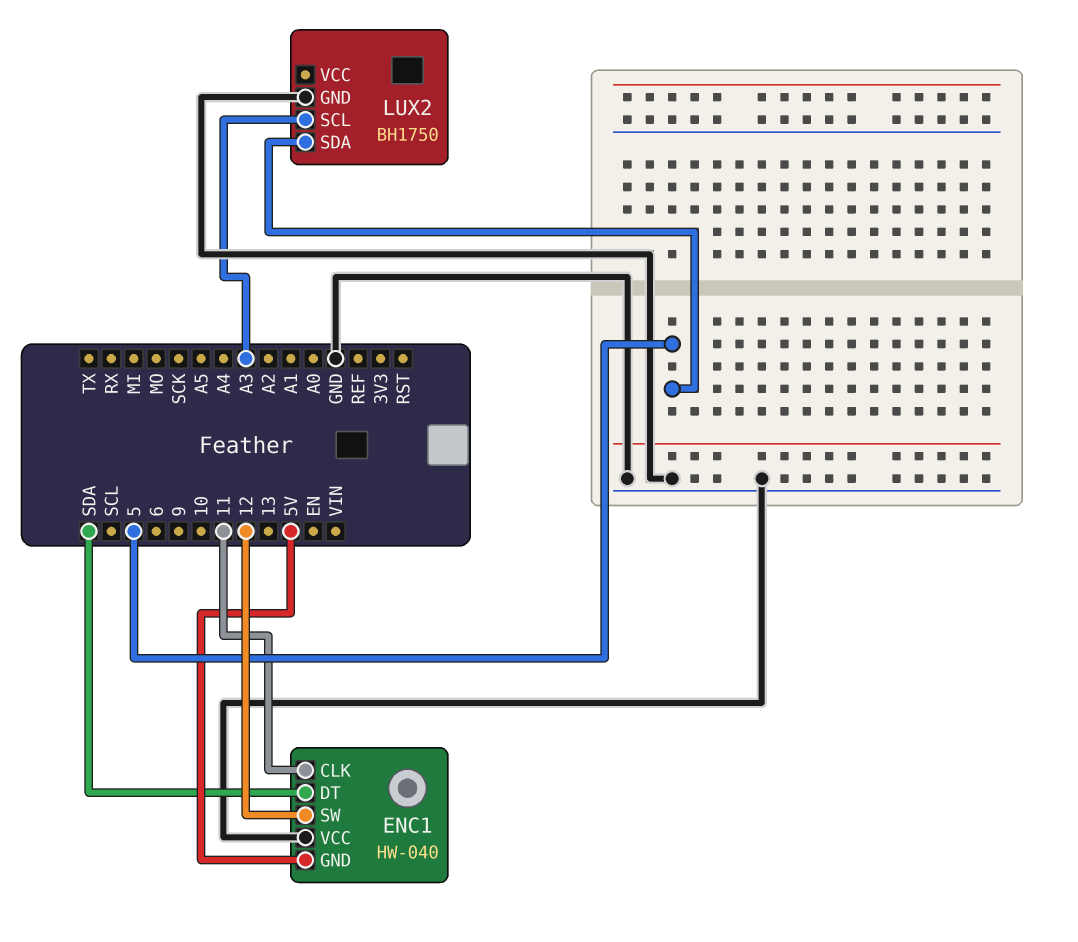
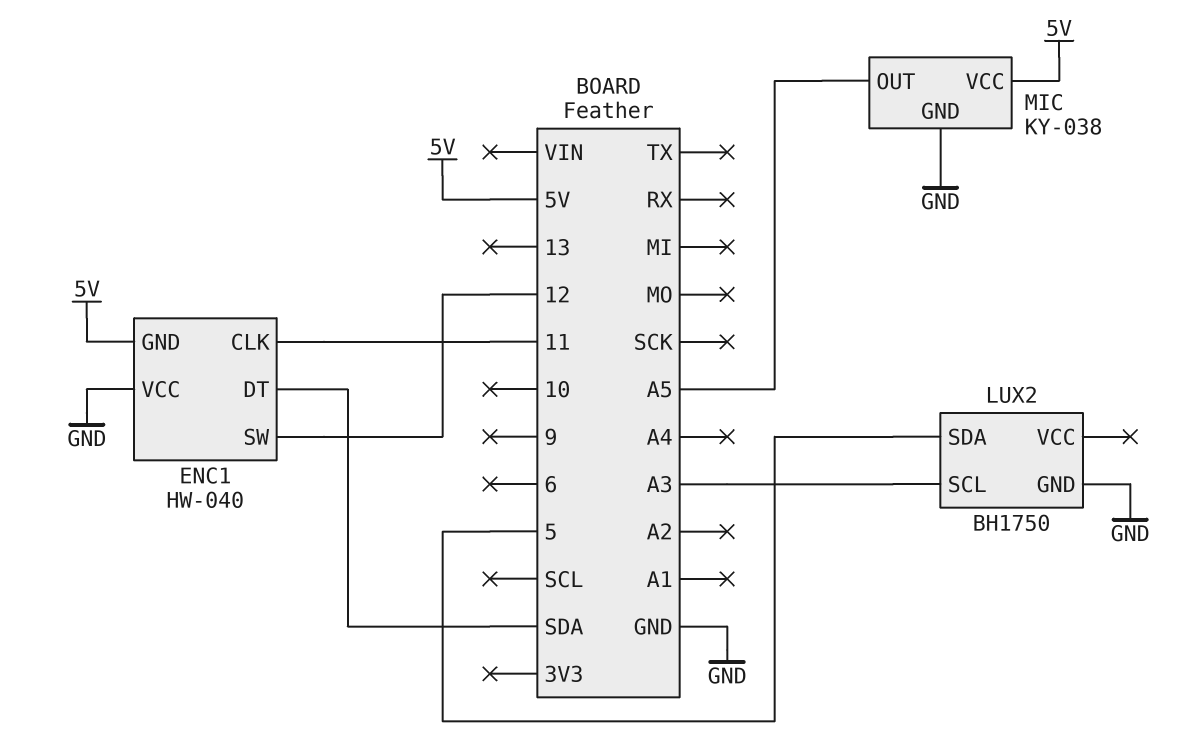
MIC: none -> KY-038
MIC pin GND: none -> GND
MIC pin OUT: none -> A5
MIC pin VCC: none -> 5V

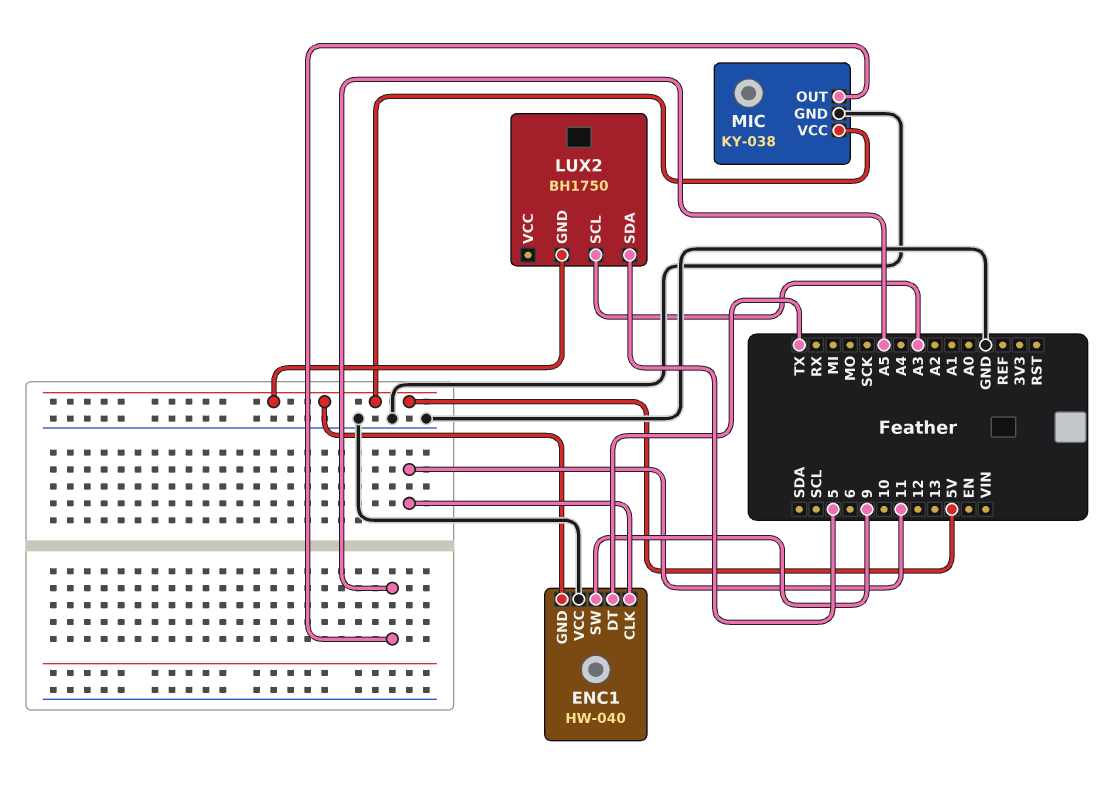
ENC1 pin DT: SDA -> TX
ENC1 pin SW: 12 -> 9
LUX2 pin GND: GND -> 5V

====

* What to produce: From the first line to the last, repeat the records exactly, leaving out the pictures.

* Solution for this problem:
MIC: none -> KY-038
MIC pin GND: none -> GND
MIC pin OUT: none -> A5
MIC pin VCC: none -> 5V

ENC1 pin DT: SDA -> TX
ENC1 pin SW: 12 -> 9
LUX2 pin GND: GND -> 5V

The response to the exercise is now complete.